> [Source material]:
━━━━━━━━━━
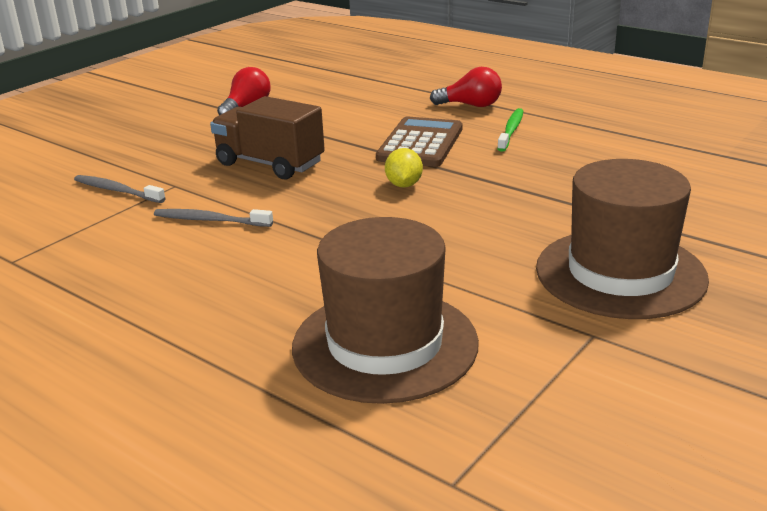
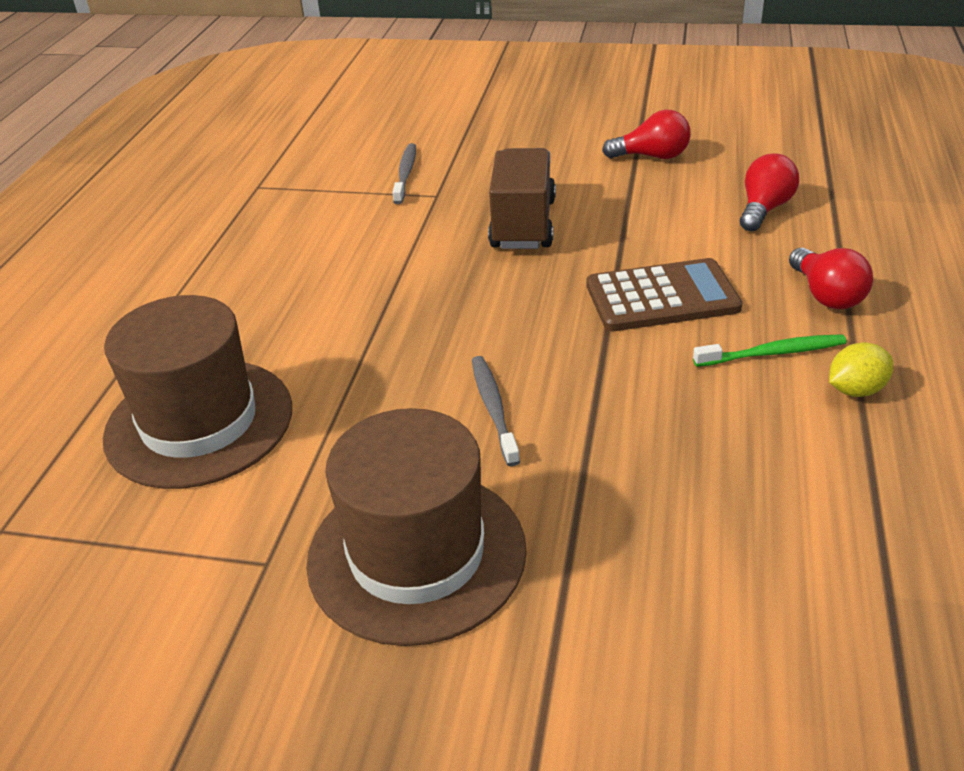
camera: 65 degrees right, 10 degrees up
(210, 220) = (379, 242): grey toothbrush -> grey toothbrush (493, 408)
(361, 96) = (764, 209): none -> red light bulb
(404, 185) = (537, 323): yellow lemon -> yellow lemon (855, 390)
━━━━━━━━━━
> [Exercise details]:
Please repeat each line above exactly as it appears, but omit the pictures.

> [Solution]:
camera: 65 degrees right, 10 degrees up
(210, 220) = (379, 242): grey toothbrush -> grey toothbrush (493, 408)
(361, 96) = (764, 209): none -> red light bulb
(404, 185) = (537, 323): yellow lemon -> yellow lemon (855, 390)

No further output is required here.